- Work task -
Each line below from the one containing "C6: 100uF (plus" through the one containing "R4: 22 (AGND, N8) -> 56 (AGND, N8)" should be output exactly as it stands, and no other line should appear.

- Task input -
BEGIN
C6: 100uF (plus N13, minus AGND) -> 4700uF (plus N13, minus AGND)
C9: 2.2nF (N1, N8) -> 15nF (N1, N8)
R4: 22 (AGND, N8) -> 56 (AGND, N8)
END
BEGIN
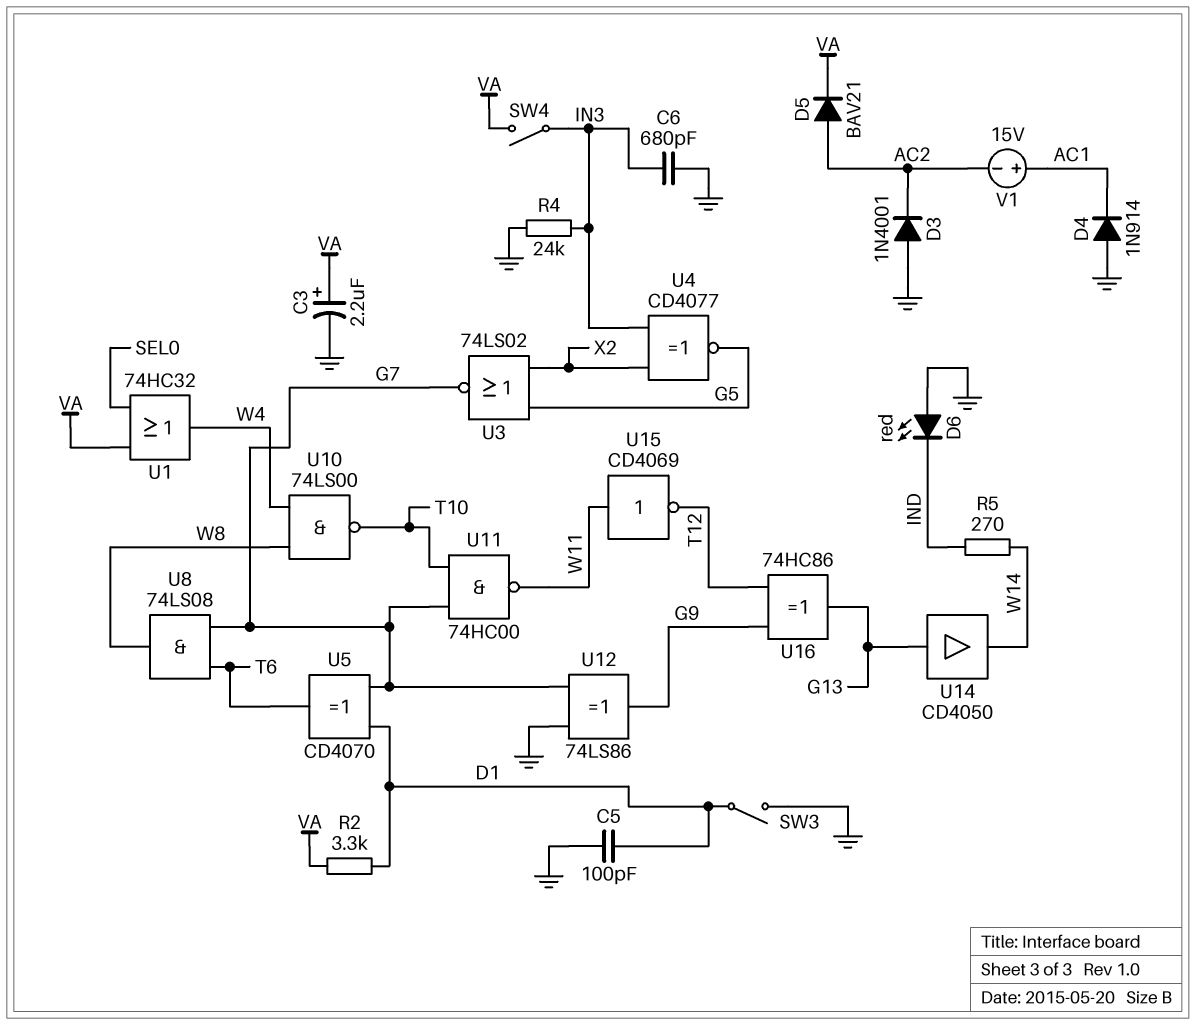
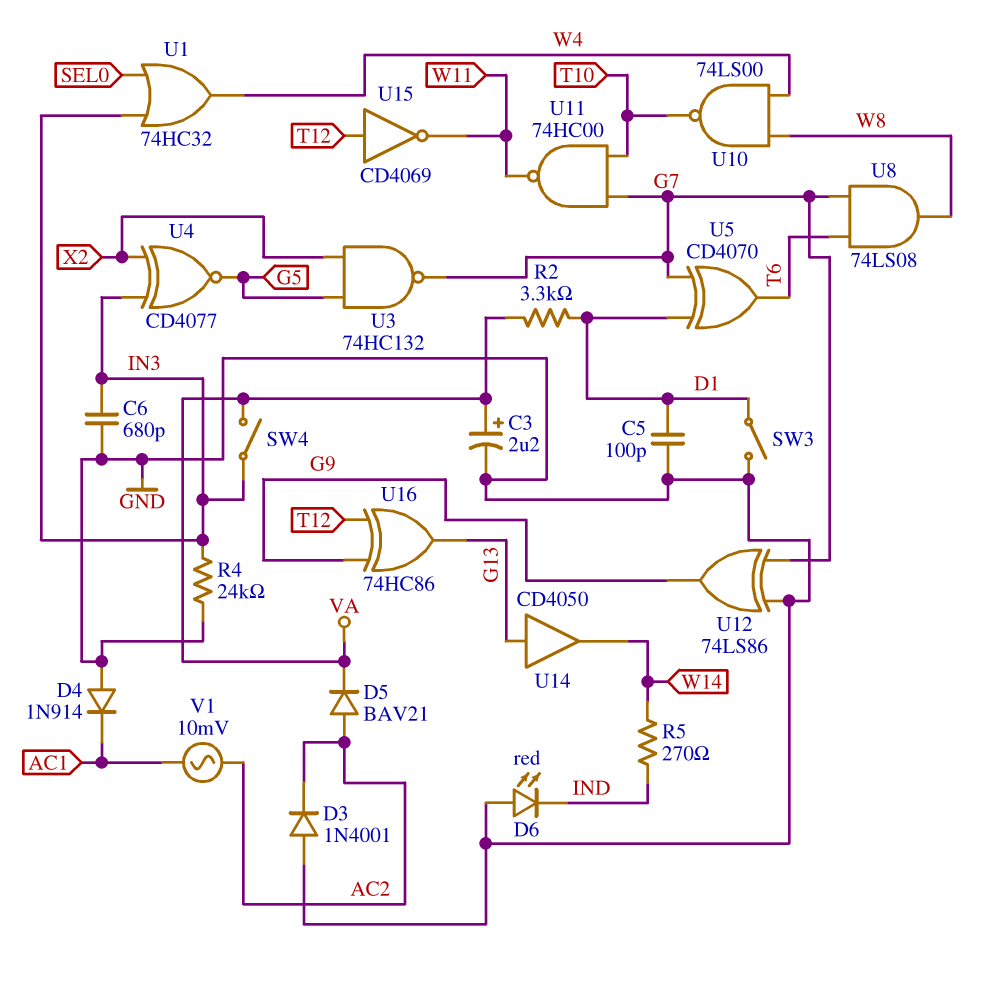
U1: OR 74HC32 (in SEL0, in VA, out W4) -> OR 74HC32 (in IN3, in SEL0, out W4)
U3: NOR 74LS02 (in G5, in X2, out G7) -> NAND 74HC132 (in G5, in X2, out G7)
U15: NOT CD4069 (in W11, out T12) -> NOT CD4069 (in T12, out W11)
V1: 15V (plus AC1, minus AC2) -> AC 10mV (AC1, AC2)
END
- Output for this task -
C6: 100uF (plus N13, minus AGND) -> 4700uF (plus N13, minus AGND)
C9: 2.2nF (N1, N8) -> 15nF (N1, N8)
R4: 22 (AGND, N8) -> 56 (AGND, N8)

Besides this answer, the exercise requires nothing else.